- _Directive_
Output, with no changes, the span of lines that opens with the line containing "Can you find <item>vessel or blood</item>?" and closes with the last line.

- _Task data_
--- Begin ---

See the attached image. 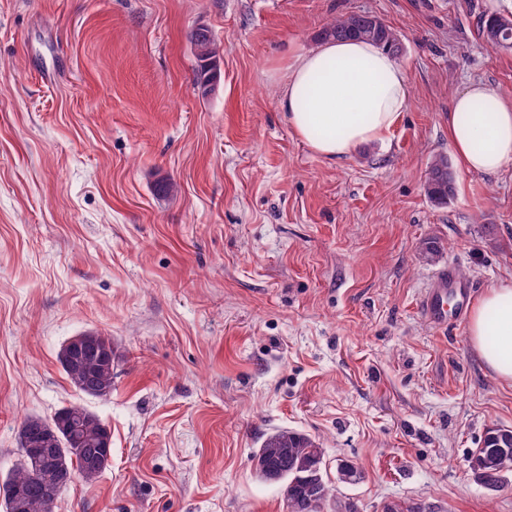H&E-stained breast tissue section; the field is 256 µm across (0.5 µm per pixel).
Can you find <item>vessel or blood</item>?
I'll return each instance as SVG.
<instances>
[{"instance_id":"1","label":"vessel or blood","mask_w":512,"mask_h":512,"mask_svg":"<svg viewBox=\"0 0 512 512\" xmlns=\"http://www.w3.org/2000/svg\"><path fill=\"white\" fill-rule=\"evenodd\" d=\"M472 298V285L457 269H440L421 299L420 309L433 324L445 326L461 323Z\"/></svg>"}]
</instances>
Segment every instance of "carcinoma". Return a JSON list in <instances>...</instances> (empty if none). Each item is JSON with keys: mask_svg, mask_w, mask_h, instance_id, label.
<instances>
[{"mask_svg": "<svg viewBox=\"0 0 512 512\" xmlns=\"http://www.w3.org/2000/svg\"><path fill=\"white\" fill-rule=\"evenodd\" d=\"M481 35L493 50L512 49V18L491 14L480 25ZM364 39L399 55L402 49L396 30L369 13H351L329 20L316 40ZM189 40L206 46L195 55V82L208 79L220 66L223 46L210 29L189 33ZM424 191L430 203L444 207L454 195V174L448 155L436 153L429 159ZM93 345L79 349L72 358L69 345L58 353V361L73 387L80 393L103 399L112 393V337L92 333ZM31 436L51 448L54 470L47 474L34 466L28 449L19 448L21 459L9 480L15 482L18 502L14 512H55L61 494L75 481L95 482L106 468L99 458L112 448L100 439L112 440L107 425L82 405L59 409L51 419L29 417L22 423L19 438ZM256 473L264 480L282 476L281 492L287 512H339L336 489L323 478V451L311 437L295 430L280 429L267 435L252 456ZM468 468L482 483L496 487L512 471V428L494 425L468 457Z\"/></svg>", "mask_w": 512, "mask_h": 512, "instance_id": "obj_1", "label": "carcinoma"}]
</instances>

--- End ---

- _Result of the exercise_
Can you find <item>vessel or blood</item>?
I'll return each instance as SVG.
<instances>
[{"instance_id":"1","label":"vessel or blood","mask_w":512,"mask_h":512,"mask_svg":"<svg viewBox=\"0 0 512 512\" xmlns=\"http://www.w3.org/2000/svg\"><path fill=\"white\" fill-rule=\"evenodd\" d=\"M472 298V285L457 269H440L421 299L420 309L433 324L445 326L461 323Z\"/></svg>"}]
</instances>
Segment every instance of "carcinoma". Return a JSON list in <instances>...</instances> (empty if none). Each item is JSON with keys: mask_svg, mask_w, mask_h, instance_id, label.
<instances>
[{"mask_svg": "<svg viewBox=\"0 0 512 512\" xmlns=\"http://www.w3.org/2000/svg\"><path fill=\"white\" fill-rule=\"evenodd\" d=\"M481 35L493 50L512 49V18L491 14L480 25ZM364 39L399 55L402 49L396 30L369 13H351L329 20L316 40ZM189 40L206 46L195 55V82L208 79L220 66L223 46L210 29L189 33ZM424 191L430 203L444 207L454 195V174L448 155L436 153L429 159ZM93 345L79 349L72 358L69 345L58 353V361L73 387L80 393L103 399L112 393V337L92 333ZM31 436L51 448L54 470L47 474L34 466L28 449L19 448L21 459L9 480L15 482L18 502L14 512H55L61 494L75 481L95 482L106 468L99 458L112 448L100 439L112 440L107 425L82 405L59 409L51 419L29 417L22 423L19 438ZM256 473L264 480L282 476L281 492L287 512H339L336 489L323 478V451L311 437L295 430L280 429L267 435L252 456ZM468 468L482 483L496 487L512 471V428L494 425L468 457Z\"/></svg>", "mask_w": 512, "mask_h": 512, "instance_id": "obj_1", "label": "carcinoma"}]
</instances>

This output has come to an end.